Dataset records Start Marker

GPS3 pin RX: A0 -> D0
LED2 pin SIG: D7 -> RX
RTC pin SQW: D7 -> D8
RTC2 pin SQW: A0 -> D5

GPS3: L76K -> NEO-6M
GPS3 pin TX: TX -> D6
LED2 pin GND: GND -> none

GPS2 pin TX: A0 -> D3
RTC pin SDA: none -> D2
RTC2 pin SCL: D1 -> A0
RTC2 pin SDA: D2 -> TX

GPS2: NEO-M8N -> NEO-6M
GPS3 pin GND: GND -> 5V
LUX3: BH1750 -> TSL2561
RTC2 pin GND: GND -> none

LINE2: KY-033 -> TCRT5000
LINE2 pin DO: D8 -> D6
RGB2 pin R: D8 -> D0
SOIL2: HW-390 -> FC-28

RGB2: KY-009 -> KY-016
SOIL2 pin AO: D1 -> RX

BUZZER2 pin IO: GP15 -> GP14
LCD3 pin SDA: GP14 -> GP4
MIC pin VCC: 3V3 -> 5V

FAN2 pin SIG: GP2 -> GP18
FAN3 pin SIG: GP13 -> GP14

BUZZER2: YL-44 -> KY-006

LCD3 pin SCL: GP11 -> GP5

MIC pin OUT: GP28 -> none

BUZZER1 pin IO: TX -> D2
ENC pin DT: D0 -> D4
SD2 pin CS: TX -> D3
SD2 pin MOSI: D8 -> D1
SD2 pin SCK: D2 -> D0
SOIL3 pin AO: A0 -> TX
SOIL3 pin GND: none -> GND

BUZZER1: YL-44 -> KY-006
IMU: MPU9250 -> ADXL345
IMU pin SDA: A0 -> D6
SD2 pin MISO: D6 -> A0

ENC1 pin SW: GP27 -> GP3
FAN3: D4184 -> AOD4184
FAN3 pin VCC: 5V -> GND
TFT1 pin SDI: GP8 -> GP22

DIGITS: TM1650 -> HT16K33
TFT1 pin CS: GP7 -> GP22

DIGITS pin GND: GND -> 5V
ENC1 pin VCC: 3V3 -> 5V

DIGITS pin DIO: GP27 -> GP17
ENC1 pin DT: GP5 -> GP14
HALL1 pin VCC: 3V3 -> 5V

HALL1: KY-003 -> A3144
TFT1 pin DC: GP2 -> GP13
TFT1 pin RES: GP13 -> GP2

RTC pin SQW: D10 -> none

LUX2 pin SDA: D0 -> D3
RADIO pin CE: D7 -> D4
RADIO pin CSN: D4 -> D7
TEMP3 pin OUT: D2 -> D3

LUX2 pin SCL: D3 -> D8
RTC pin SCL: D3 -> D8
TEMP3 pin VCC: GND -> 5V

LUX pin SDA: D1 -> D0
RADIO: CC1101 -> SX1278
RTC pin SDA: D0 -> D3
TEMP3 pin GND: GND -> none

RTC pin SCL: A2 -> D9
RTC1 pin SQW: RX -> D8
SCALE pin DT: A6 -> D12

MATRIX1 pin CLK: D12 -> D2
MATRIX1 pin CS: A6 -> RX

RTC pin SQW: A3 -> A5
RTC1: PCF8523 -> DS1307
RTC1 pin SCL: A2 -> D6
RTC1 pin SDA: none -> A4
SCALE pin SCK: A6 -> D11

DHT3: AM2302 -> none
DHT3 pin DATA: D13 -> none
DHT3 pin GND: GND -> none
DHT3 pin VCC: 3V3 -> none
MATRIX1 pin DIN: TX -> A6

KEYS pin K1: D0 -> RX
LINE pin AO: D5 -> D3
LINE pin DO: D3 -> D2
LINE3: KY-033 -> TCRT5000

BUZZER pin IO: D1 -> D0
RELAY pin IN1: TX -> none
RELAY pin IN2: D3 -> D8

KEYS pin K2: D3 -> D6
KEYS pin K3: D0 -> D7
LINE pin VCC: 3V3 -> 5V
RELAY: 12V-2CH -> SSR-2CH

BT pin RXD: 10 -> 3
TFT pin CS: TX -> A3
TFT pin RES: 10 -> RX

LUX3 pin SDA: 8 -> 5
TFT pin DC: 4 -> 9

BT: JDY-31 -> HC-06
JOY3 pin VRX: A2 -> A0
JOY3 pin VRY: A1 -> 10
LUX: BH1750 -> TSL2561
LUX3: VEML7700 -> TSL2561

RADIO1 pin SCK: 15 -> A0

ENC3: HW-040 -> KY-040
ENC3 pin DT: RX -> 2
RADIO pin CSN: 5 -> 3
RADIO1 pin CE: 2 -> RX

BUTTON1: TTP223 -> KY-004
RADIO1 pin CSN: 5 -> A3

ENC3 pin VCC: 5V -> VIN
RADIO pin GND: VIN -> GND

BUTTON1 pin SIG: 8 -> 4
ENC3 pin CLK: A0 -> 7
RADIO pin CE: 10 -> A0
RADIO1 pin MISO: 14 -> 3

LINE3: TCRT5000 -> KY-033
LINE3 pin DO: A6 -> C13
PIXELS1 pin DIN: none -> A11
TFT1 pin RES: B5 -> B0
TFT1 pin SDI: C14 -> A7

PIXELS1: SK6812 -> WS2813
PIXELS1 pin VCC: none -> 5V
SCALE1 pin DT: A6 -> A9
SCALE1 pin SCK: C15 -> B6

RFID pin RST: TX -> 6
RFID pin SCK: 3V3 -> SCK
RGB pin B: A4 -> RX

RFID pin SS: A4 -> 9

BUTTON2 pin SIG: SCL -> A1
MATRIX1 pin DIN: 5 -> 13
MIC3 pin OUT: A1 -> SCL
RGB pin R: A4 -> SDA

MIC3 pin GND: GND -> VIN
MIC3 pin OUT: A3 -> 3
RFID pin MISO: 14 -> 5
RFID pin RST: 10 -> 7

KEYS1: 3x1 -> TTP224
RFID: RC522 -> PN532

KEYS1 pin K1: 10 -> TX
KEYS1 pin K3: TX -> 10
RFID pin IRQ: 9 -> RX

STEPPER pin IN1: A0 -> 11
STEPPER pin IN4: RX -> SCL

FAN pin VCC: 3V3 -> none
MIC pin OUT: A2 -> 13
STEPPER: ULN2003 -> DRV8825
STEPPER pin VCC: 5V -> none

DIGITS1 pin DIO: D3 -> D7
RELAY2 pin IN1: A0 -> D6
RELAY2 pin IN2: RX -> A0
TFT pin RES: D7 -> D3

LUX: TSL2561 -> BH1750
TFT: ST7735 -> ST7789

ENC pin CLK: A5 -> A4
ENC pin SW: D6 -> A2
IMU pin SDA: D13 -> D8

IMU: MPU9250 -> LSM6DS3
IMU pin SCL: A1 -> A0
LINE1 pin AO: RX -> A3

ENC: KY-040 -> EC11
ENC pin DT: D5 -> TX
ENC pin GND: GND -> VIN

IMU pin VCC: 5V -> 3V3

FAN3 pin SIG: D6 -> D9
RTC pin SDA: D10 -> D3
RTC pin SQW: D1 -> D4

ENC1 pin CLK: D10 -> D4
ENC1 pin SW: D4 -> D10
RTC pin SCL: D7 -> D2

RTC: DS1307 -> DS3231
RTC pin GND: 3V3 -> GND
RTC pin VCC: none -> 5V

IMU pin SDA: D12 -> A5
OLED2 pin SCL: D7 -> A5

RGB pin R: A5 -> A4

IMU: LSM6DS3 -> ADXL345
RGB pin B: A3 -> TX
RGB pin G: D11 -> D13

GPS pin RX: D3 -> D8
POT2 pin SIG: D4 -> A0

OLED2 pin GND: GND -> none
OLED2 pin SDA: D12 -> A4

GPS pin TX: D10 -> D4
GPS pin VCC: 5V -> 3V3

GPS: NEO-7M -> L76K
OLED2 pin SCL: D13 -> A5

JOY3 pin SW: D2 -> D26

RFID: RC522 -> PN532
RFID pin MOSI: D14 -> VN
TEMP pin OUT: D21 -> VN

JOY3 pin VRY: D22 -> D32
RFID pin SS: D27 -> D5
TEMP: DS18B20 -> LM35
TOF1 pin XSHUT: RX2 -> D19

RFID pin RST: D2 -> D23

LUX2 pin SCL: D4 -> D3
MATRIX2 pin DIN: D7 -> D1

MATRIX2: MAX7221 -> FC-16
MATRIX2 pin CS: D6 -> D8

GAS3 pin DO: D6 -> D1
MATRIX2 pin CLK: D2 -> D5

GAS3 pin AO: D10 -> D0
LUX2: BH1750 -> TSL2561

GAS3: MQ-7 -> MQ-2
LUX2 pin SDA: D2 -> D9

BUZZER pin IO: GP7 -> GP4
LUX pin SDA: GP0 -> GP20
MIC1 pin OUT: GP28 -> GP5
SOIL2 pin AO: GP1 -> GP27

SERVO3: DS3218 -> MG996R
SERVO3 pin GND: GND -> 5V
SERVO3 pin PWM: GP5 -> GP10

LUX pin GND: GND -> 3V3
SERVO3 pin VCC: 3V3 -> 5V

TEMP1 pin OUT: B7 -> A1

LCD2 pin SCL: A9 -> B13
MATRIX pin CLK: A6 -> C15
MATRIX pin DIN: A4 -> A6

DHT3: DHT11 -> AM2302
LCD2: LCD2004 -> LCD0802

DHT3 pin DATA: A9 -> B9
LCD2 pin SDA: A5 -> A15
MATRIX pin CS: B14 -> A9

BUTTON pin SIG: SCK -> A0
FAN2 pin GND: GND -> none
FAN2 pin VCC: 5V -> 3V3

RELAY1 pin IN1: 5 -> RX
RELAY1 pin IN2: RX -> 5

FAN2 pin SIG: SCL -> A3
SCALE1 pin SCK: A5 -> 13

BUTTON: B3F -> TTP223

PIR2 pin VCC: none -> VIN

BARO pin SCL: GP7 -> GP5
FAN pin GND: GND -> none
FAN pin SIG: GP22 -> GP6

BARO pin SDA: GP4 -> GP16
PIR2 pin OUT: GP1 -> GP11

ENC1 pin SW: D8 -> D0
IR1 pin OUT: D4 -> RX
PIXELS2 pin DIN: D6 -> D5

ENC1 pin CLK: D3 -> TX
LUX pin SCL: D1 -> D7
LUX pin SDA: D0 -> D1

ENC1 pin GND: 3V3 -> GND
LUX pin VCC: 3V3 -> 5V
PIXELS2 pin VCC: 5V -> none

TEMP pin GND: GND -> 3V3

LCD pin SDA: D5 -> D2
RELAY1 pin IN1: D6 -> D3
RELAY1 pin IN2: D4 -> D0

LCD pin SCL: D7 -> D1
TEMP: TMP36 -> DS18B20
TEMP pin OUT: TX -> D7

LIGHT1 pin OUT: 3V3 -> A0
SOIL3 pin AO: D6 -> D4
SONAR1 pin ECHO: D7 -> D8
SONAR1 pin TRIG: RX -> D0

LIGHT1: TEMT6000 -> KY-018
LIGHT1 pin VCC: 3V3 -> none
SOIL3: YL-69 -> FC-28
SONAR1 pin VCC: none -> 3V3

Dataset records End Marker

- **Aim of the exercise**:
Please return, exactly as written, the line containing "ENC1 pin GND: 3V3 -> GND" and every line after it through the end of the records above, and nothing else.

- **Solution below**:
ENC1 pin GND: 3V3 -> GND
LUX pin VCC: 3V3 -> 5V
PIXELS2 pin VCC: 5V -> none

TEMP pin GND: GND -> 3V3

LCD pin SDA: D5 -> D2
RELAY1 pin IN1: D6 -> D3
RELAY1 pin IN2: D4 -> D0

LCD pin SCL: D7 -> D1
TEMP: TMP36 -> DS18B20
TEMP pin OUT: TX -> D7

LIGHT1 pin OUT: 3V3 -> A0
SOIL3 pin AO: D6 -> D4
SONAR1 pin ECHO: D7 -> D8
SONAR1 pin TRIG: RX -> D0

LIGHT1: TEMT6000 -> KY-018
LIGHT1 pin VCC: 3V3 -> none
SOIL3: YL-69 -> FC-28
SONAR1 pin VCC: none -> 3V3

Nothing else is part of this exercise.